Your assignment
Your reply should be an exact copy of every entry, with the pictures removed.

BEGIN Source data

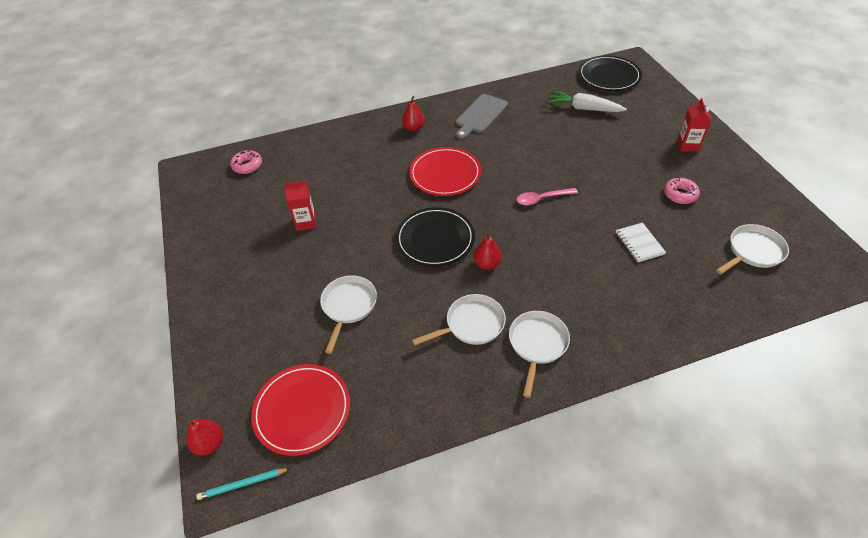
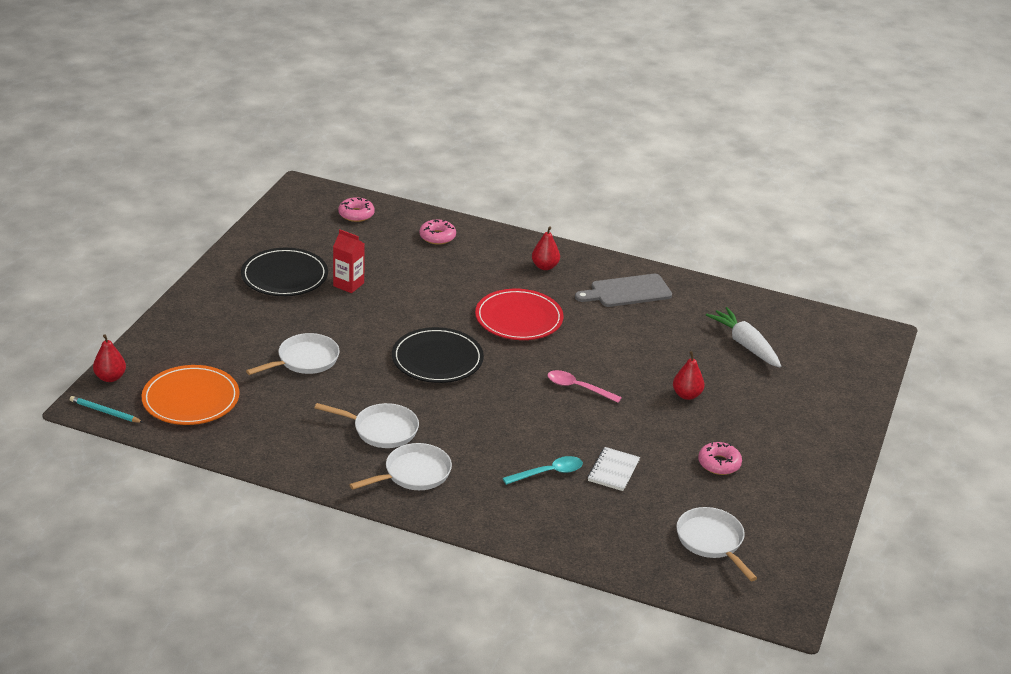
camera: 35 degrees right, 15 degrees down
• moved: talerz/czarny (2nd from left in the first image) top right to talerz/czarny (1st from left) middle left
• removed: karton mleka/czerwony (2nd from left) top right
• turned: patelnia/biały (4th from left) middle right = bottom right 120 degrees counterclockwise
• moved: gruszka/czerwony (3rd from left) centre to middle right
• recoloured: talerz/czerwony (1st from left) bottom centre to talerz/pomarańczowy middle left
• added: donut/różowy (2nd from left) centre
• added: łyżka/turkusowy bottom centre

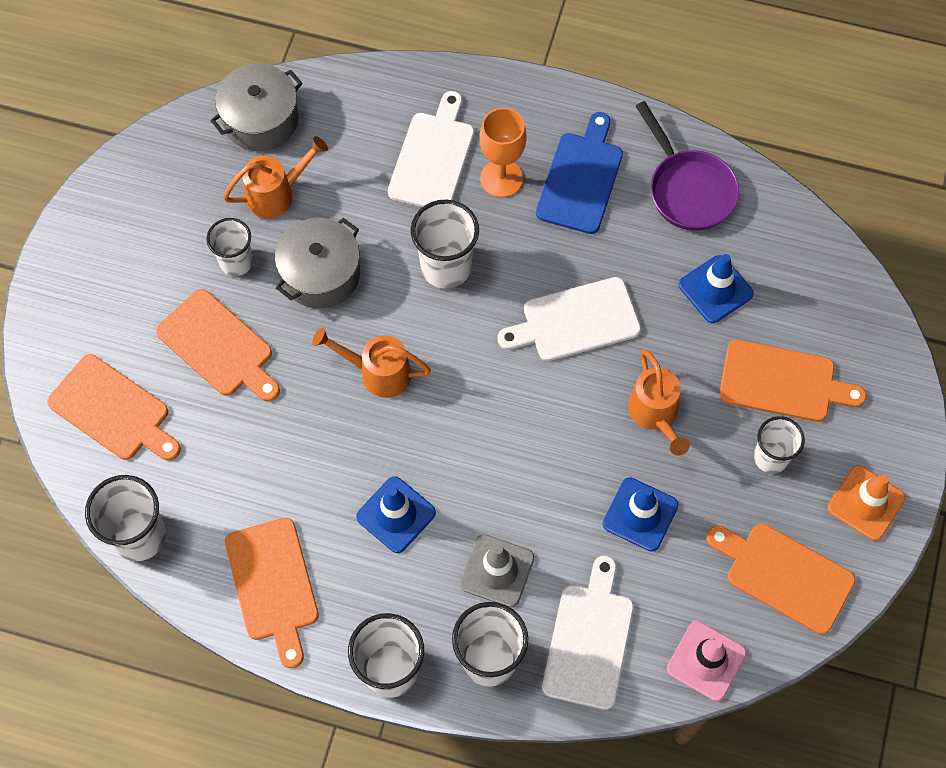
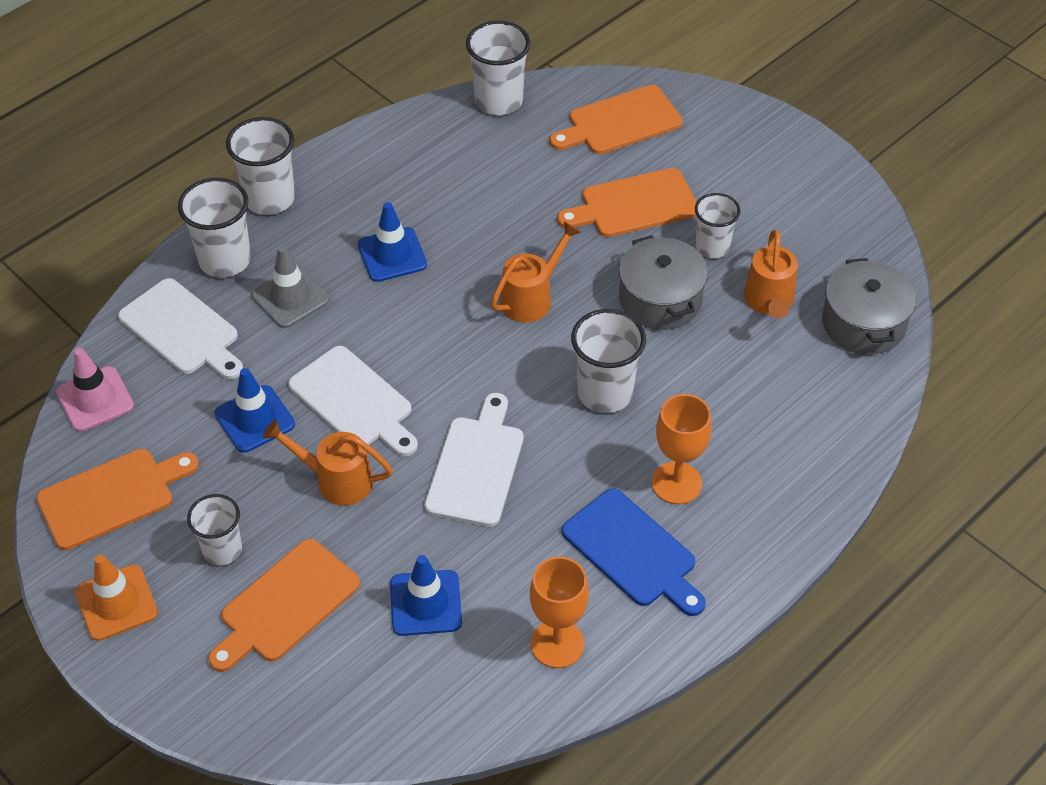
camera: 120 degrees right, 15 degrees down
• moved: deska do krojenia/biały (1st from left in the first image) top centre to deska do krojenia/biały (2nd from left) centre
• replaced: patelnia/fioletowy top right to kielich/pomarańczowy (1st from left) bottom centre
• removed: deska do krojenia/pomarańczowy (3rd from left) bottom left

END Source data

Response for this exercise
camera: 35 degrees right, 15 degrees down
• moved: talerz/czarny (2nd from left in the first image) top right to talerz/czarny (1st from left) middle left
• removed: karton mleka/czerwony (2nd from left) top right
• turned: patelnia/biały (4th from left) middle right = bottom right 120 degrees counterclockwise
• moved: gruszka/czerwony (3rd from left) centre to middle right
• recoloured: talerz/czerwony (1st from left) bottom centre to talerz/pomarańczowy middle left
• added: donut/różowy (2nd from left) centre
• added: łyżka/turkusowy bottom centre

camera: 120 degrees right, 15 degrees down
• moved: deska do krojenia/biały (1st from left in the first image) top centre to deska do krojenia/biały (2nd from left) centre
• replaced: patelnia/fioletowy top right to kielich/pomarańczowy (1st from left) bottom centre
• removed: deska do krojenia/pomarańczowy (3rd from left) bottom left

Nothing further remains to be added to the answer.